> _TASK STATEMENT_
Full transcription, minus images: write out the listing below exactly as it appears.
....
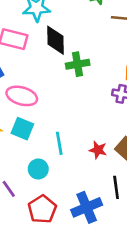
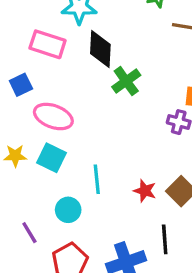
green cross: (78, 64) -> (126, 81), turned -30

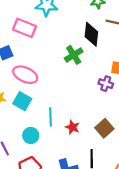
black diamond: (100, 49) -> (91, 34), moved
red star: (145, 191) -> (72, 127), moved

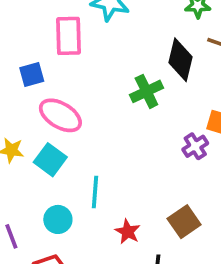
pink rectangle: (25, 28) -> (69, 36), turned 60
purple cross: (106, 84) -> (195, 146), turned 32
red star: (72, 127) -> (128, 232), moved

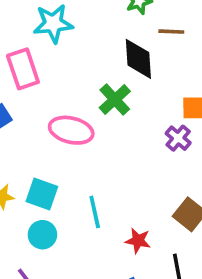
pink ellipse: (60, 115) -> (71, 130), moved
cyan circle: (58, 219) -> (42, 235), moved

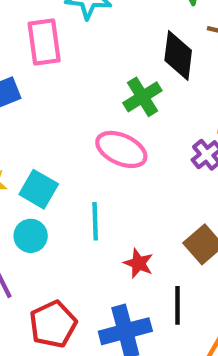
pink ellipse: (71, 130) -> (121, 149), moved

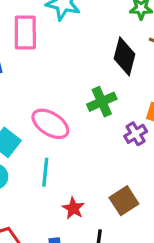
green cross: (142, 97) -> (102, 102), moved
pink ellipse: (121, 149) -> (50, 124), moved

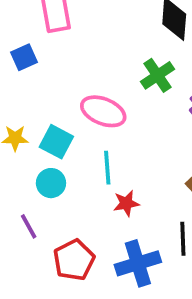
red star: (73, 208) -> (126, 203), moved, turned -30

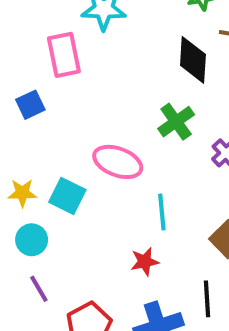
cyan line: (107, 168) -> (162, 212), moved
cyan circle: (51, 183) -> (32, 240), moved

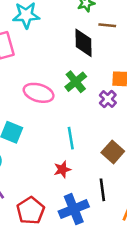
pink ellipse: (118, 162) -> (39, 93), moved

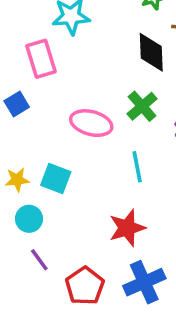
cyan line: (71, 138) -> (137, 167), moved
red star: (62, 169) -> (127, 228), size x1.5

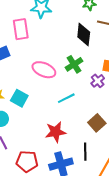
cyan line: (137, 167) -> (66, 98), turned 66
red pentagon: (85, 286) -> (27, 161), turned 30

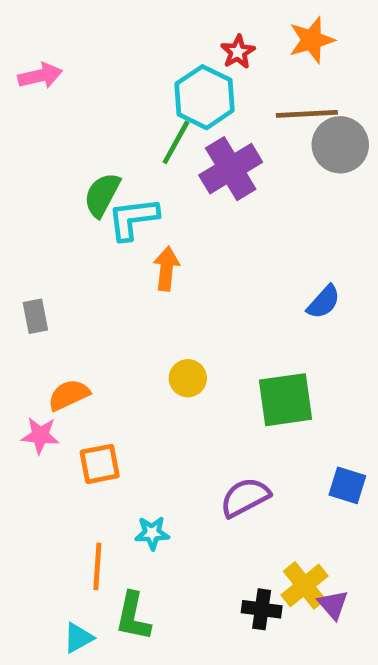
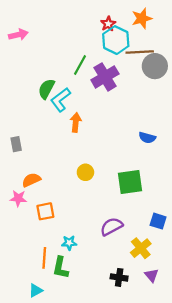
cyan hexagon: (204, 97) -> (116, 40), moved
cyan L-shape: (133, 219) -> (61, 100), turned -30
blue semicircle: (324, 302) -> (147, 138), turned 63
yellow cross: (305, 585) -> (141, 248), moved
green L-shape: (133, 616) -> (61, 268), moved

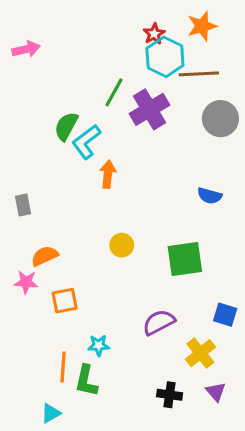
gray circle: (155, 66) -> (220, 119), moved

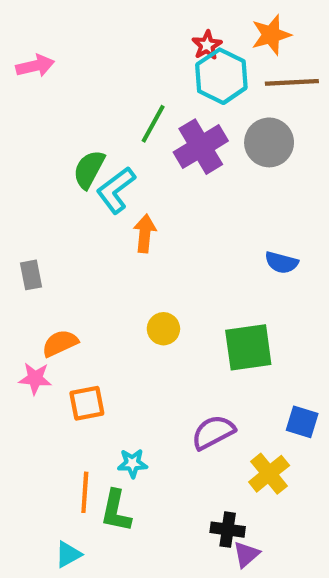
brown line: (199, 74) -> (292, 82), moved
gray circle: (220, 119) -> (269, 142), moved
purple triangle: (216, 392) -> (246, 554), moved, turned 30

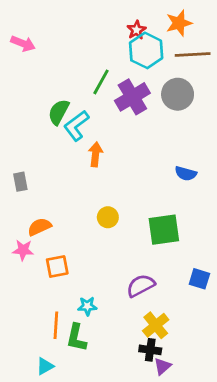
pink arrow: (35, 66) -> (23, 44), turned 35
yellow cross: (269, 474) -> (156, 325), moved

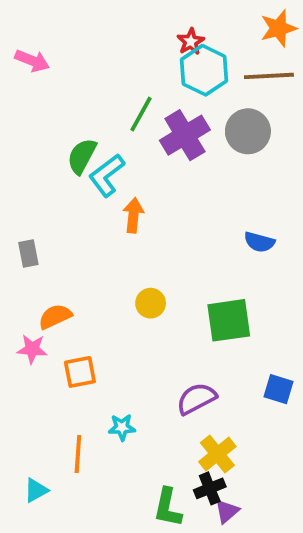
orange star: (179, 23) -> (278, 28), moved
green L-shape: (76, 338) -> (168, 507), moved
black cross: (150, 350) -> (210, 488), turned -30
cyan triangle: (45, 366) -> (36, 490), moved

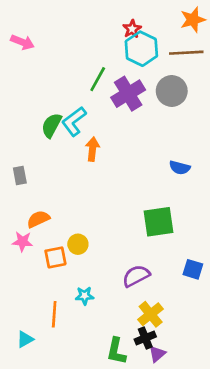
green semicircle: (82, 156) -> (52, 125), moved
yellow circle: (151, 303) -> (78, 244), moved

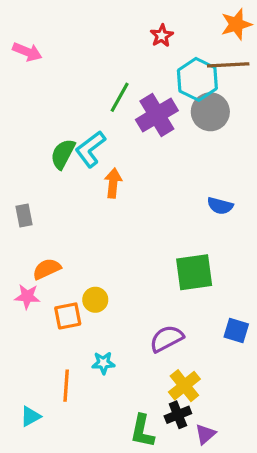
cyan hexagon: (141, 49) -> (197, 79), moved
purple triangle: (157, 354) -> (205, 434), moved

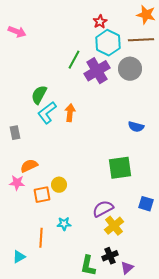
orange star: (236, 24) -> (146, 15), turned 30
cyan hexagon: (197, 79) -> (108, 43), moved
cyan L-shape: (90, 149) -> (47, 113), moved
yellow cross: (184, 386) -> (114, 226), moved

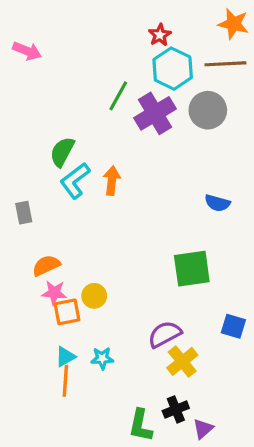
pink star: (17, 183) -> (54, 293), moved
cyan triangle: (19, 257) -> (65, 357), moved

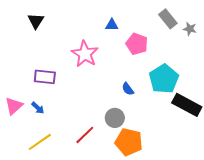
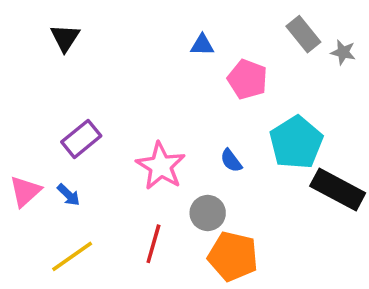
pink star: (85, 54) -> (161, 166), moved
purple rectangle: (45, 77) -> (81, 139), turned -45
red line: (85, 135) -> (153, 244), turned -30

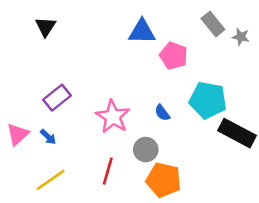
blue triangle: (202, 45) -> (142, 32), size x1.6
cyan pentagon: (296, 143) -> (208, 100), turned -30

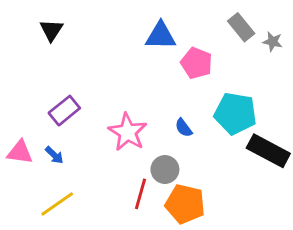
pink triangle: (18, 134) -> (20, 152), turned 50
red line: (108, 171) -> (140, 194), moved

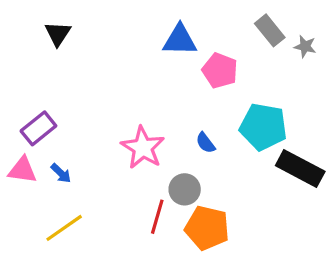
purple rectangle: (64, 111) -> (38, 128), moved

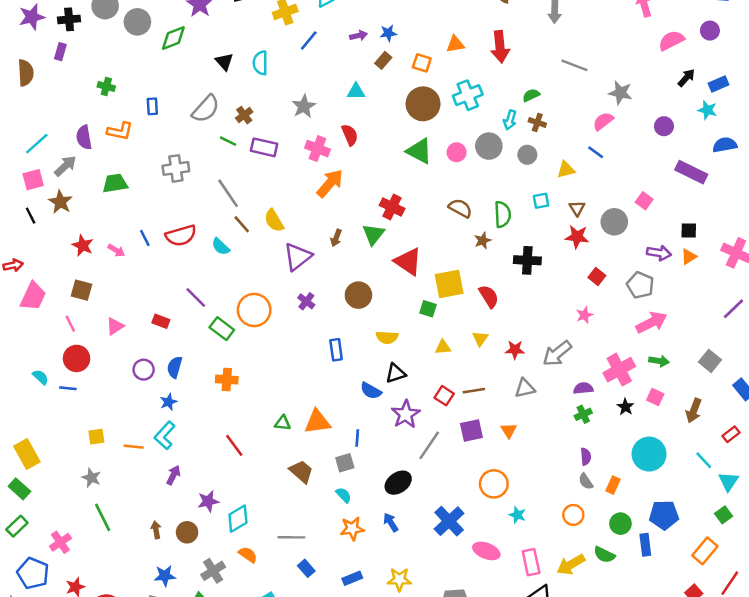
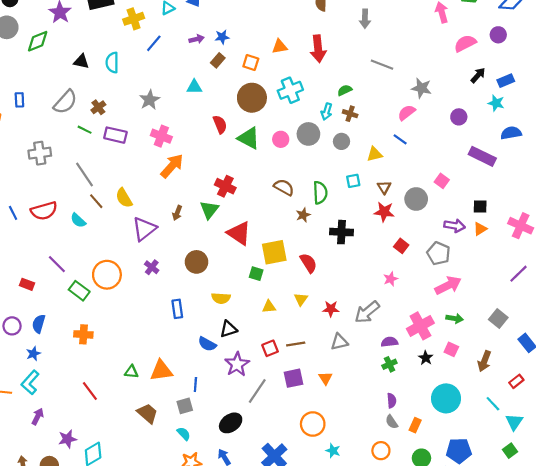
black triangle: (224, 62) -> (81, 61), turned -35
red semicircle: (350, 135) -> (220, 124), moved
red square: (444, 396) -> (270, 348), turned 35

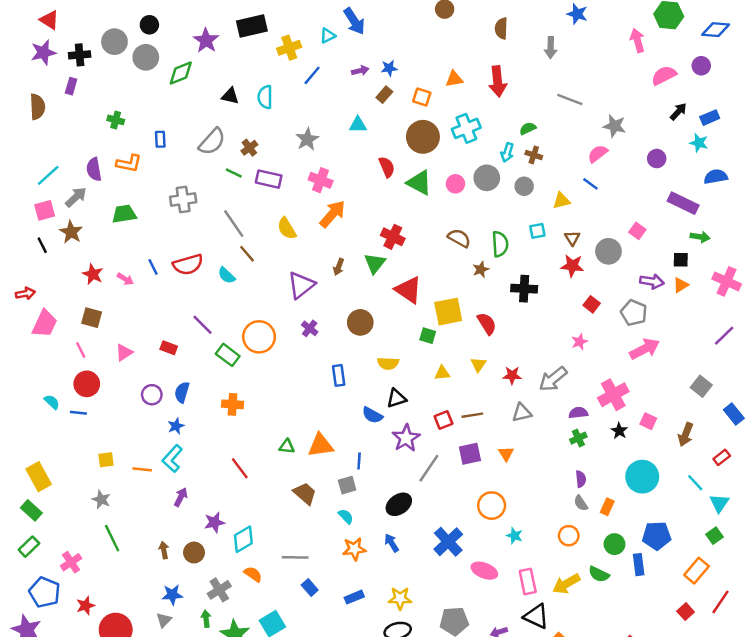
yellow semicircle: (124, 198) -> (287, 228), moved
green arrow: (455, 318) -> (700, 237), moved

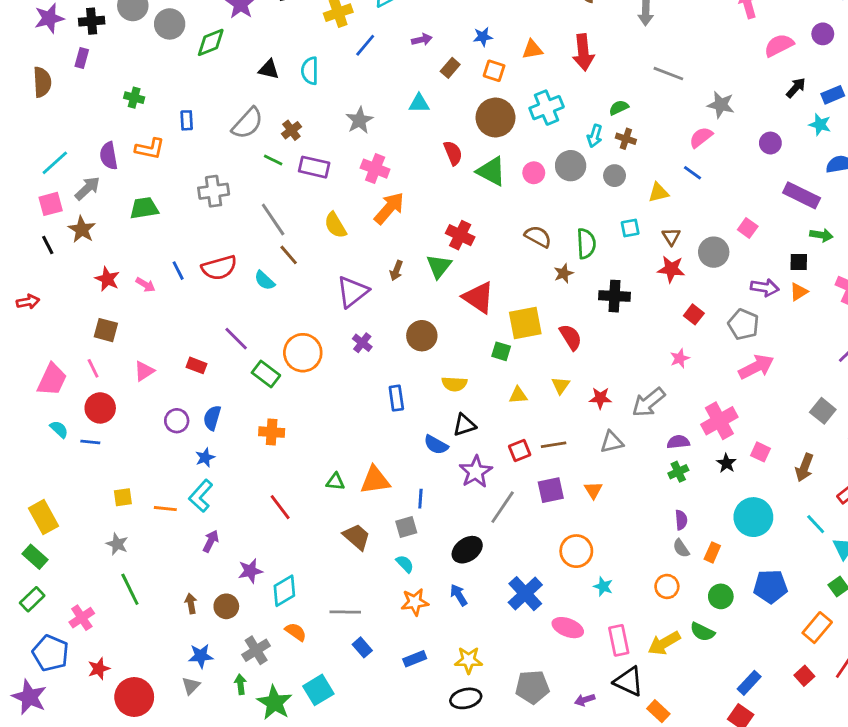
blue star: (389, 68) -> (483, 37), moved
pink trapezoid: (45, 324) -> (52, 380), moved
blue rectangle: (639, 565) -> (749, 683), moved, turned 50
....
> _OUTPUT FOR THIS EXERCISE_
green cross: (78, 64) -> (126, 81), turned -30

black diamond: (100, 49) -> (91, 34), moved
red star: (145, 191) -> (72, 127), moved

pink rectangle: (25, 28) -> (69, 36), turned 60
purple cross: (106, 84) -> (195, 146), turned 32
red star: (72, 127) -> (128, 232), moved

pink ellipse: (60, 115) -> (71, 130), moved
cyan circle: (58, 219) -> (42, 235), moved

pink ellipse: (71, 130) -> (121, 149), moved

green cross: (142, 97) -> (102, 102), moved
pink ellipse: (121, 149) -> (50, 124), moved

red star: (73, 208) -> (126, 203), moved, turned -30

cyan line: (107, 168) -> (162, 212), moved
cyan circle: (51, 183) -> (32, 240), moved

pink ellipse: (118, 162) -> (39, 93), moved

cyan line: (71, 138) -> (137, 167), moved
red star: (62, 169) -> (127, 228), size x1.5

cyan line: (137, 167) -> (66, 98), turned 66
red pentagon: (85, 286) -> (27, 161), turned 30

cyan hexagon: (204, 97) -> (116, 40), moved
cyan L-shape: (133, 219) -> (61, 100), turned -30
blue semicircle: (324, 302) -> (147, 138), turned 63
yellow cross: (305, 585) -> (141, 248), moved
green L-shape: (133, 616) -> (61, 268), moved

gray circle: (155, 66) -> (220, 119), moved

brown line: (199, 74) -> (292, 82), moved
gray circle: (220, 119) -> (269, 142), moved
purple triangle: (216, 392) -> (246, 554), moved, turned 30

pink arrow: (35, 66) -> (23, 44), turned 35
yellow cross: (269, 474) -> (156, 325), moved

orange star: (179, 23) -> (278, 28), moved
green L-shape: (76, 338) -> (168, 507), moved
black cross: (150, 350) -> (210, 488), turned -30
cyan triangle: (45, 366) -> (36, 490), moved

green semicircle: (82, 156) -> (52, 125), moved
yellow circle: (151, 303) -> (78, 244), moved

cyan hexagon: (141, 49) -> (197, 79), moved
purple triangle: (157, 354) -> (205, 434), moved

orange star: (236, 24) -> (146, 15), turned 30
cyan hexagon: (197, 79) -> (108, 43), moved
cyan L-shape: (90, 149) -> (47, 113), moved
yellow cross: (184, 386) -> (114, 226), moved

pink star: (17, 183) -> (54, 293), moved
cyan triangle: (19, 257) -> (65, 357), moved

pink star: (85, 54) -> (161, 166), moved
purple rectangle: (45, 77) -> (81, 139), turned -45
red line: (85, 135) -> (153, 244), turned -30

blue triangle: (202, 45) -> (142, 32), size x1.6
cyan pentagon: (296, 143) -> (208, 100), turned -30

pink triangle: (18, 134) -> (20, 152), turned 50
red line: (108, 171) -> (140, 194), moved

purple rectangle: (64, 111) -> (38, 128), moved

black triangle: (224, 62) -> (81, 61), turned -35
red semicircle: (350, 135) -> (220, 124), moved
red square: (444, 396) -> (270, 348), turned 35

yellow semicircle: (124, 198) -> (287, 228), moved
green arrow: (455, 318) -> (700, 237), moved

blue star: (389, 68) -> (483, 37), moved
pink trapezoid: (45, 324) -> (52, 380), moved
blue rectangle: (639, 565) -> (749, 683), moved, turned 50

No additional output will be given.